Given entries: Begin

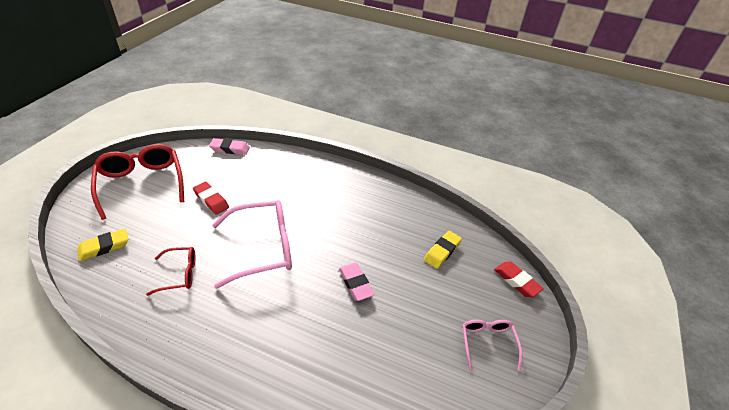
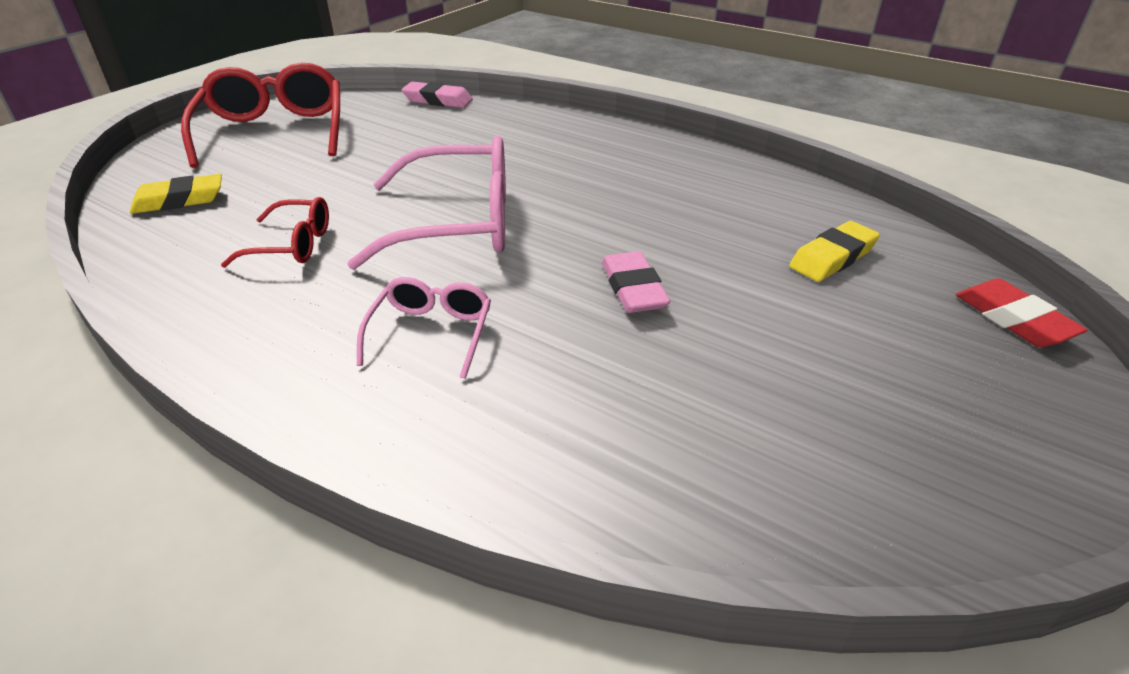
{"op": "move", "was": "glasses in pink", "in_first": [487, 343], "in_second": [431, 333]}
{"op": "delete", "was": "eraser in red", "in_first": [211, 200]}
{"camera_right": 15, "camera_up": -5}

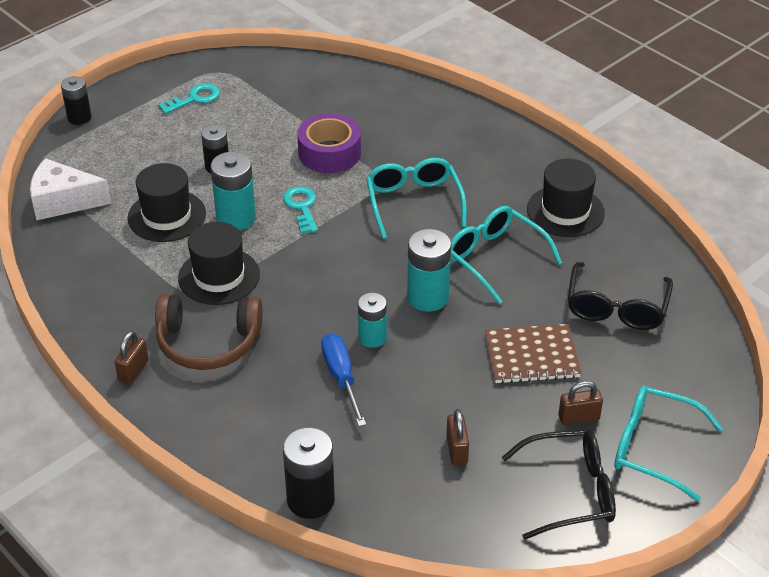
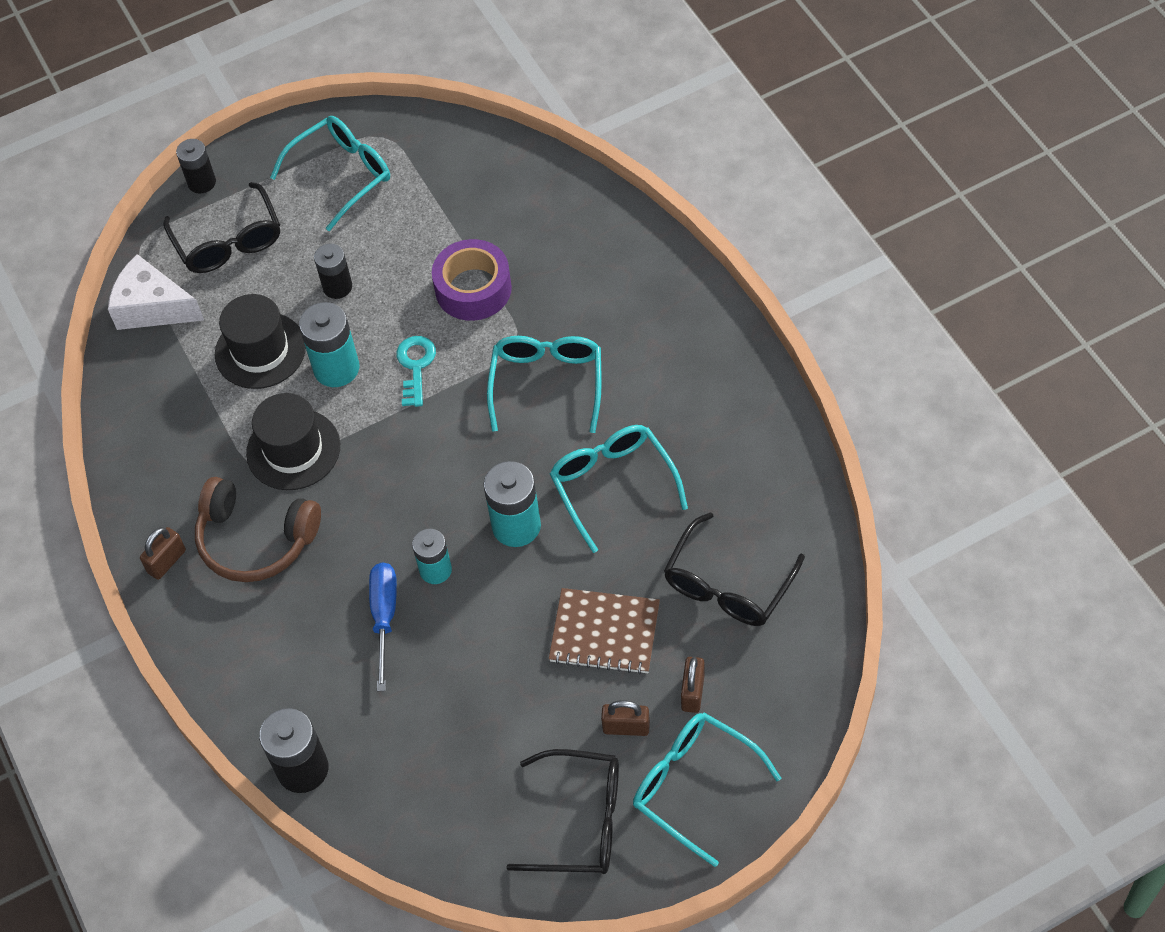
{"op": "insert", "now": "glasses in black", "in_second": [228, 241]}
{"op": "replace", "was": "key in turquoise", "now": "glasses in turquoise", "in_first": [195, 98], "in_second": [341, 175]}
{"op": "move", "was": "padlock in brown", "in_first": [457, 450], "in_second": [693, 692]}
{"op": "delete", "was": "hat in black", "in_first": [565, 211]}
{"camera_right": 20, "camera_up": 15}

Given entries: End

■ **Instructions for the task**
Reproduce every line above as written, skipping pictures.

■ **The completed task**
{"op": "move", "was": "glasses in pink", "in_first": [487, 343], "in_second": [431, 333]}
{"op": "delete", "was": "eraser in red", "in_first": [211, 200]}
{"camera_right": 15, "camera_up": -5}

{"op": "insert", "now": "glasses in black", "in_second": [228, 241]}
{"op": "replace", "was": "key in turquoise", "now": "glasses in turquoise", "in_first": [195, 98], "in_second": [341, 175]}
{"op": "move", "was": "padlock in brown", "in_first": [457, 450], "in_second": [693, 692]}
{"op": "delete", "was": "hat in black", "in_first": [565, 211]}
{"camera_right": 20, "camera_up": 15}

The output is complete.